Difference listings
▬▬▬▬▬▬▬▬▬▬

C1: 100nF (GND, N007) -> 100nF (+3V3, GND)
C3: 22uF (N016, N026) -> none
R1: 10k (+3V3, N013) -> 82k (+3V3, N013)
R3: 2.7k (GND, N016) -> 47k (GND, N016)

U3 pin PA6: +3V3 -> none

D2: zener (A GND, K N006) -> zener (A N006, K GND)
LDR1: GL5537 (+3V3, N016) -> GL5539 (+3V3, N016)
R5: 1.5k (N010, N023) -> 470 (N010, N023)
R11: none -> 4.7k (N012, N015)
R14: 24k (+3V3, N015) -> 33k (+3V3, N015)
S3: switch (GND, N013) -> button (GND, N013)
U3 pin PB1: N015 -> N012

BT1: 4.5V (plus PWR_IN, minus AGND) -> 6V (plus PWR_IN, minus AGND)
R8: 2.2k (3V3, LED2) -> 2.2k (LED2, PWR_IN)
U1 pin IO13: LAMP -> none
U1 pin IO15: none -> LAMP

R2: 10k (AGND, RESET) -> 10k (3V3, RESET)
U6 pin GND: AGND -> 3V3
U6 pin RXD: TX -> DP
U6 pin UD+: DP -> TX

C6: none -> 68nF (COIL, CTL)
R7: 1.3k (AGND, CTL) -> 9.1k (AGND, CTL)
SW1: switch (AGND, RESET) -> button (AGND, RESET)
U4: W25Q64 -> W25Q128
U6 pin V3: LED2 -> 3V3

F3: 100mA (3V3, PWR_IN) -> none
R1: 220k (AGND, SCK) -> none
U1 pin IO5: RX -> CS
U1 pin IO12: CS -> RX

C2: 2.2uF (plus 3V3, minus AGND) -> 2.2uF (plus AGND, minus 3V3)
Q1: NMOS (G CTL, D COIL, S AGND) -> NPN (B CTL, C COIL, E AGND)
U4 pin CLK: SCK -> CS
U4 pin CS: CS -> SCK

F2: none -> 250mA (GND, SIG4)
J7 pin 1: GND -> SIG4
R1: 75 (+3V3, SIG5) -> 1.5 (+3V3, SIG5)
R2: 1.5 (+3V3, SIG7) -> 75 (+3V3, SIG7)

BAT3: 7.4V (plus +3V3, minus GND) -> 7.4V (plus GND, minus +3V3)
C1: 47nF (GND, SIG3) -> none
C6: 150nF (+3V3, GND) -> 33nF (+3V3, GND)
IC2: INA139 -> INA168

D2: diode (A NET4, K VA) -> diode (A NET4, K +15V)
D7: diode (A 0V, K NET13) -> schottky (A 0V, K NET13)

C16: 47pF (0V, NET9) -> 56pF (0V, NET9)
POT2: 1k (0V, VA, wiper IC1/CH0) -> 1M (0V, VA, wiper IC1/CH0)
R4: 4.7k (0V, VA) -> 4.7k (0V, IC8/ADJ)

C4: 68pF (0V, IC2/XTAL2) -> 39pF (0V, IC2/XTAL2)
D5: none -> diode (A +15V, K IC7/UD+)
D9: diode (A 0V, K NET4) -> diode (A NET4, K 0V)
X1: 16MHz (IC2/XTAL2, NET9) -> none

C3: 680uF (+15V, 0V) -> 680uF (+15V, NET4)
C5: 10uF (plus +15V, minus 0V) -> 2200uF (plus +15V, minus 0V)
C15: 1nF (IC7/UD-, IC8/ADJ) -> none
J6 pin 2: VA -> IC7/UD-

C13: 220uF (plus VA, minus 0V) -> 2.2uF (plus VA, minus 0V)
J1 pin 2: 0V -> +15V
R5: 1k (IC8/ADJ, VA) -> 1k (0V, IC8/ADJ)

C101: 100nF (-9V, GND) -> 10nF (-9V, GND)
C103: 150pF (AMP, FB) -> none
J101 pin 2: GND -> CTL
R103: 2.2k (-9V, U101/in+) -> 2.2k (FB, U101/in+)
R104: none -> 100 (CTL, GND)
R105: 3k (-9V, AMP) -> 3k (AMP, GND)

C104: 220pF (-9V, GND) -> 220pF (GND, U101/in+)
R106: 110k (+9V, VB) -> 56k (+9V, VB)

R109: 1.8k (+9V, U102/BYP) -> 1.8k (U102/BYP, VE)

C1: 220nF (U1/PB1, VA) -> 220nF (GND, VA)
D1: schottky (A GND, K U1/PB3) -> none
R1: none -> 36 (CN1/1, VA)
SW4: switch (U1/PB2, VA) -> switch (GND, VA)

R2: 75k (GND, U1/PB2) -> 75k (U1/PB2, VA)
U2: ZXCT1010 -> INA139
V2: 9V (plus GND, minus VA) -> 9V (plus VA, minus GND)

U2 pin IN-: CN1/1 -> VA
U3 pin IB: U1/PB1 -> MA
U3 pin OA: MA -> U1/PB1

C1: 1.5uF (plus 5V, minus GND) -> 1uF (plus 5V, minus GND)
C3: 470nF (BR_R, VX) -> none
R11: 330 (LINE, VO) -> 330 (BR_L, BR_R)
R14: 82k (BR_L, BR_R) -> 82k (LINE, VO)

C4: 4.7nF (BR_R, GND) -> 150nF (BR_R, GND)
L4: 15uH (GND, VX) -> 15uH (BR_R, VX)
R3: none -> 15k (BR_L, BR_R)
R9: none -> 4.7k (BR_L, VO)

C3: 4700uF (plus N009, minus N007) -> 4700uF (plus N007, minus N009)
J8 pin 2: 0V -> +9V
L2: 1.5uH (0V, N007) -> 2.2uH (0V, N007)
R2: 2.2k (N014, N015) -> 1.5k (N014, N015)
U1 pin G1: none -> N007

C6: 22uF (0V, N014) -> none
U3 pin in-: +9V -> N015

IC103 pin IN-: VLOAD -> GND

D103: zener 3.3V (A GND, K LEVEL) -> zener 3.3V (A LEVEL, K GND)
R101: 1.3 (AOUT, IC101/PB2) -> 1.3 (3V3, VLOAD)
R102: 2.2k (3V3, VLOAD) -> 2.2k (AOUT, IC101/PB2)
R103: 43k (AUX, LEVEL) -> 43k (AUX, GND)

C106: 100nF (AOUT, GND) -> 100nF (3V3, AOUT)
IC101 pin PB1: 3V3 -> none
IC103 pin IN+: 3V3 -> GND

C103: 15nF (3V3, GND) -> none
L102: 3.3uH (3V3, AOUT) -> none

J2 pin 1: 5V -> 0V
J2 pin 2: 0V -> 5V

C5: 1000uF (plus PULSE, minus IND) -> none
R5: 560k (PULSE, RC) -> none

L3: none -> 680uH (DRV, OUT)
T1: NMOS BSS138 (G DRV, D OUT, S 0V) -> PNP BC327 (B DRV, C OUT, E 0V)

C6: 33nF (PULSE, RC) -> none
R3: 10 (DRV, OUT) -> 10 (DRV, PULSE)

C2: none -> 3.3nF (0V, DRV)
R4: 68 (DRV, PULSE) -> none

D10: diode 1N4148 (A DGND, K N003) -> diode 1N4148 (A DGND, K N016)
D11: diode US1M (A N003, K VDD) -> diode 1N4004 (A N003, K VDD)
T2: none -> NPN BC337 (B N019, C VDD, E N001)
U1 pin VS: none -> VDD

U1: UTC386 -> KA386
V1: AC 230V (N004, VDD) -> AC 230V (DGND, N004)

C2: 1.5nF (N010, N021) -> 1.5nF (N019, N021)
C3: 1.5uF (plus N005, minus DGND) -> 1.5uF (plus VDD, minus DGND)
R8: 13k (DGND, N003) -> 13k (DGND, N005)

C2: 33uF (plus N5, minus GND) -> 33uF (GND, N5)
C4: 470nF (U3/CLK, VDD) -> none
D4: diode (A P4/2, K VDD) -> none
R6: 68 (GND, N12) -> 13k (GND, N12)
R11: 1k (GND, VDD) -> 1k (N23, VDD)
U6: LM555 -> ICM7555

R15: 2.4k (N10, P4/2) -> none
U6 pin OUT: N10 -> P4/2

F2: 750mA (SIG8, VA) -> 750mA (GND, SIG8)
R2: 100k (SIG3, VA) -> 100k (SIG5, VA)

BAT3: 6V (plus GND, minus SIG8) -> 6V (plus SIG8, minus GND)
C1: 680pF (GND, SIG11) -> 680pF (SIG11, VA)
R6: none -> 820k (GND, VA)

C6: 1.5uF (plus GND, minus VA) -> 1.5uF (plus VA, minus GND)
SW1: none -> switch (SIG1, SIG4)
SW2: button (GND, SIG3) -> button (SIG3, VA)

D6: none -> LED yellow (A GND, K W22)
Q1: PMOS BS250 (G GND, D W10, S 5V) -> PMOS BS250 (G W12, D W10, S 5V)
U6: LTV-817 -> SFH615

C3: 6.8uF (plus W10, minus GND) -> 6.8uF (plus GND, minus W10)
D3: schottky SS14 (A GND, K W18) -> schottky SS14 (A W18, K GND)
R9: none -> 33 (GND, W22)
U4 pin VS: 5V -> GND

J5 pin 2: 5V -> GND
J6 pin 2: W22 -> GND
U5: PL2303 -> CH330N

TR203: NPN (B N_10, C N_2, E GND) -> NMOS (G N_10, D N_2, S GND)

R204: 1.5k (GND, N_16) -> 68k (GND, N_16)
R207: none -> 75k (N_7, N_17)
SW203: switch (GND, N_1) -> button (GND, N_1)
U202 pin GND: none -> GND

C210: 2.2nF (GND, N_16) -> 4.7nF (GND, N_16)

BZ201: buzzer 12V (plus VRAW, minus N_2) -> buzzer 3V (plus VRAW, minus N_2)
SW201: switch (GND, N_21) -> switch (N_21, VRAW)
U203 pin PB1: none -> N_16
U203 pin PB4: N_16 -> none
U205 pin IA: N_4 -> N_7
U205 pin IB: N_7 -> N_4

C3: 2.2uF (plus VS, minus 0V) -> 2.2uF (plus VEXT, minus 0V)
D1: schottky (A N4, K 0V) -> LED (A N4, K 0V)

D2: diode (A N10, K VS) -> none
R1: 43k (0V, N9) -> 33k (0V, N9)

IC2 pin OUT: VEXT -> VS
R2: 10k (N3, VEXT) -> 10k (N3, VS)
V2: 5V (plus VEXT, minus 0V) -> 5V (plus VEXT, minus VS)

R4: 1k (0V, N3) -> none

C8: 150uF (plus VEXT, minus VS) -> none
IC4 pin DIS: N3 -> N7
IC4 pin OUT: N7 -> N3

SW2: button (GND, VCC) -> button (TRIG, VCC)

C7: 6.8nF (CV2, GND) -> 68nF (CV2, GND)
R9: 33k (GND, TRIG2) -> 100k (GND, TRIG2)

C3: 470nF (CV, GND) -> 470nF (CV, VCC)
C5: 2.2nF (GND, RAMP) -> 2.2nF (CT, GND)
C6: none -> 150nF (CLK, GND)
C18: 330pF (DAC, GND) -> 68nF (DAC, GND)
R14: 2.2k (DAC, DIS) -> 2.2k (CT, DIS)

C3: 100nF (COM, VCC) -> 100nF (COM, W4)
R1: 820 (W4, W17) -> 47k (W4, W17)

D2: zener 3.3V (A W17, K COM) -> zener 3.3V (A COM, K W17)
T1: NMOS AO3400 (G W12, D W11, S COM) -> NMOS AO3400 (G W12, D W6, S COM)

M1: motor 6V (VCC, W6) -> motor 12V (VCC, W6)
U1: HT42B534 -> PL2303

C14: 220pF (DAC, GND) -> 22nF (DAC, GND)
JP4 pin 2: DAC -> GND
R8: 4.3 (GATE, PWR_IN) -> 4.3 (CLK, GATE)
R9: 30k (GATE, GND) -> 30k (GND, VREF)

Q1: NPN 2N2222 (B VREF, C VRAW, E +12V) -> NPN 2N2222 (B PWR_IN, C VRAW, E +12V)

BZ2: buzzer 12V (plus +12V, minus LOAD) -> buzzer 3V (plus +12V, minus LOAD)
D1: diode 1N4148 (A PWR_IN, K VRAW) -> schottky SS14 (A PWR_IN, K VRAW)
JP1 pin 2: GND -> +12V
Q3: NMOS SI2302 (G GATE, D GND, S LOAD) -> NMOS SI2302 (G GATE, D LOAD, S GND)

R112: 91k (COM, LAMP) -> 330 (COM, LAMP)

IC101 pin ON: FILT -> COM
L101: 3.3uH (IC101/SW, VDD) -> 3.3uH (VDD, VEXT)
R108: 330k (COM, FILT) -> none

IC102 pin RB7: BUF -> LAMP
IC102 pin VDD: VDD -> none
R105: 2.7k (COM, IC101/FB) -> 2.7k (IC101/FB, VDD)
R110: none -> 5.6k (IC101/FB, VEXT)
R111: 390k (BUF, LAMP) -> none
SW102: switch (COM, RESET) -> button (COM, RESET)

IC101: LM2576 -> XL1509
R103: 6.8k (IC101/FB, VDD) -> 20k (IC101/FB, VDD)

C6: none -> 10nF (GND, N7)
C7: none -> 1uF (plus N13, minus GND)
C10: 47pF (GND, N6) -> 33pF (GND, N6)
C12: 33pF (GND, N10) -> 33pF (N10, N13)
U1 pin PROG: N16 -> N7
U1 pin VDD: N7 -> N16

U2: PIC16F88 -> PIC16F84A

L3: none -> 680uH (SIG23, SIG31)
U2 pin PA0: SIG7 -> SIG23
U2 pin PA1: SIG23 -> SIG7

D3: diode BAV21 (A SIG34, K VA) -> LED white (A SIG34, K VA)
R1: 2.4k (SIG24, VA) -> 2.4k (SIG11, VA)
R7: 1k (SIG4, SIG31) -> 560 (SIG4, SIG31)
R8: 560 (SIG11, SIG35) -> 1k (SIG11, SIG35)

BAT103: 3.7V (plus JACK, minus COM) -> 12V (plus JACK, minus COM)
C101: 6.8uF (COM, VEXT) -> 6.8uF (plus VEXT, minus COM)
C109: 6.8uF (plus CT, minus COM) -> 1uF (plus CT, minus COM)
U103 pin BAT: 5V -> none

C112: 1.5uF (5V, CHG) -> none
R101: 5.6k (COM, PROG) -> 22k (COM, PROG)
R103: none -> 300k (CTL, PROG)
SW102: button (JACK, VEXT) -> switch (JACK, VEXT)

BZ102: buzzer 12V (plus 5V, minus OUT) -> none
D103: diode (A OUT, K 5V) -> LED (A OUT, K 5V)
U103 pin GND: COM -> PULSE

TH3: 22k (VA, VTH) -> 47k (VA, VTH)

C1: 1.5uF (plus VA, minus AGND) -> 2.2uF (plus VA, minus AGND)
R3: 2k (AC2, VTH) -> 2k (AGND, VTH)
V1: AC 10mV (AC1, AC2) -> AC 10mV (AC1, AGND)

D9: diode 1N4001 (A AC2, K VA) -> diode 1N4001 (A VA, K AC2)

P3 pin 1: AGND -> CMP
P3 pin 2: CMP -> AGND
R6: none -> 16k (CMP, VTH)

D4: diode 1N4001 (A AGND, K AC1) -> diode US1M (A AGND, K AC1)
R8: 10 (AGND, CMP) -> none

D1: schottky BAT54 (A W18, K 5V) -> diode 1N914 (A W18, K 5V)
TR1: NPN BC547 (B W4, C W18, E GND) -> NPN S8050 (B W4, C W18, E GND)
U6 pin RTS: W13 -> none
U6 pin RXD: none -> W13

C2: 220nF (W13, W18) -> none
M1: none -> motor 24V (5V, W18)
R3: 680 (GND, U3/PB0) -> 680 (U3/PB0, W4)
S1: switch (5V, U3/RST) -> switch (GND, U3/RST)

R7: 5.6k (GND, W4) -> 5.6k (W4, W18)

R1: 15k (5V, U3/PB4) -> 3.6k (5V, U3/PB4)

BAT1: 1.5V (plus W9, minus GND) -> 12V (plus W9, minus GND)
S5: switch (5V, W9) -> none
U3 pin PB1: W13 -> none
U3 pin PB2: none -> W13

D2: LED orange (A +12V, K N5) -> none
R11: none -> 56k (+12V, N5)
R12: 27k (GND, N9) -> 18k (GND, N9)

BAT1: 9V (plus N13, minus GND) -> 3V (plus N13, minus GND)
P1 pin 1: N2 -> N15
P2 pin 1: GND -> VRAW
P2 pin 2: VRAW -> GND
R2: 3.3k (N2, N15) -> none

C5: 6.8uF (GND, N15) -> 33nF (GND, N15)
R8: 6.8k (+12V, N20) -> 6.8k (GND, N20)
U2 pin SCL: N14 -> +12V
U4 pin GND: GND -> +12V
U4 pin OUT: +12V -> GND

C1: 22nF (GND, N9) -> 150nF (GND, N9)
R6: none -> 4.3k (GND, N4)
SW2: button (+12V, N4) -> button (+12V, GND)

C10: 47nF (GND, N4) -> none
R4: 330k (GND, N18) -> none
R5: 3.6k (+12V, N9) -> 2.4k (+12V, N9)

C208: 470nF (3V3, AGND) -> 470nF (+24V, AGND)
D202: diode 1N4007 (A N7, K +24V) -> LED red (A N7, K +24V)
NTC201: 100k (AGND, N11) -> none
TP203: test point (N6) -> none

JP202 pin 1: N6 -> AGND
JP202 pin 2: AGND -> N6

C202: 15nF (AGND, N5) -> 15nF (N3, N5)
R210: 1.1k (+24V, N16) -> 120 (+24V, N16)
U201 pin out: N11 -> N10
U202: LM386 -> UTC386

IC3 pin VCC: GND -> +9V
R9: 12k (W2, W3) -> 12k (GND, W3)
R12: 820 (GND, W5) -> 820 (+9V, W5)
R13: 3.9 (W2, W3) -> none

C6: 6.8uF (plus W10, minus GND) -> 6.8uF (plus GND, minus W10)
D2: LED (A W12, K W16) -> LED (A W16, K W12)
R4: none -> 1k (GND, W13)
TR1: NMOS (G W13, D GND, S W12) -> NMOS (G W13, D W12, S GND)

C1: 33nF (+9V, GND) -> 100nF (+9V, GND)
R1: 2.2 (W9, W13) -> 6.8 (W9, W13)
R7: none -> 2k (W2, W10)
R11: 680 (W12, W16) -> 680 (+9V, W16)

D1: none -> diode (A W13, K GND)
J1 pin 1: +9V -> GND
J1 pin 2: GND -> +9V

▬▬▬▬▬▬▬▬▬▬

PROMPT
Nothing beyond the lines from the start of the entries through the line with "D2: diode (A NET4, K" should appear. Repeat those lines exactly, both ends included.

THE ANSWER
C1: 100nF (GND, N007) -> 100nF (+3V3, GND)
C3: 22uF (N016, N026) -> none
R1: 10k (+3V3, N013) -> 82k (+3V3, N013)
R3: 2.7k (GND, N016) -> 47k (GND, N016)

U3 pin PA6: +3V3 -> none

D2: zener (A GND, K N006) -> zener (A N006, K GND)
LDR1: GL5537 (+3V3, N016) -> GL5539 (+3V3, N016)
R5: 1.5k (N010, N023) -> 470 (N010, N023)
R11: none -> 4.7k (N012, N015)
R14: 24k (+3V3, N015) -> 33k (+3V3, N015)
S3: switch (GND, N013) -> button (GND, N013)
U3 pin PB1: N015 -> N012

BT1: 4.5V (plus PWR_IN, minus AGND) -> 6V (plus PWR_IN, minus AGND)
R8: 2.2k (3V3, LED2) -> 2.2k (LED2, PWR_IN)
U1 pin IO13: LAMP -> none
U1 pin IO15: none -> LAMP

R2: 10k (AGND, RESET) -> 10k (3V3, RESET)
U6 pin GND: AGND -> 3V3
U6 pin RXD: TX -> DP
U6 pin UD+: DP -> TX

C6: none -> 68nF (COIL, CTL)
R7: 1.3k (AGND, CTL) -> 9.1k (AGND, CTL)
SW1: switch (AGND, RESET) -> button (AGND, RESET)
U4: W25Q64 -> W25Q128
U6 pin V3: LED2 -> 3V3

F3: 100mA (3V3, PWR_IN) -> none
R1: 220k (AGND, SCK) -> none
U1 pin IO5: RX -> CS
U1 pin IO12: CS -> RX

C2: 2.2uF (plus 3V3, minus AGND) -> 2.2uF (plus AGND, minus 3V3)
Q1: NMOS (G CTL, D COIL, S AGND) -> NPN (B CTL, C COIL, E AGND)
U4 pin CLK: SCK -> CS
U4 pin CS: CS -> SCK

F2: none -> 250mA (GND, SIG4)
J7 pin 1: GND -> SIG4
R1: 75 (+3V3, SIG5) -> 1.5 (+3V3, SIG5)
R2: 1.5 (+3V3, SIG7) -> 75 (+3V3, SIG7)

BAT3: 7.4V (plus +3V3, minus GND) -> 7.4V (plus GND, minus +3V3)
C1: 47nF (GND, SIG3) -> none
C6: 150nF (+3V3, GND) -> 33nF (+3V3, GND)
IC2: INA139 -> INA168

D2: diode (A NET4, K VA) -> diode (A NET4, K +15V)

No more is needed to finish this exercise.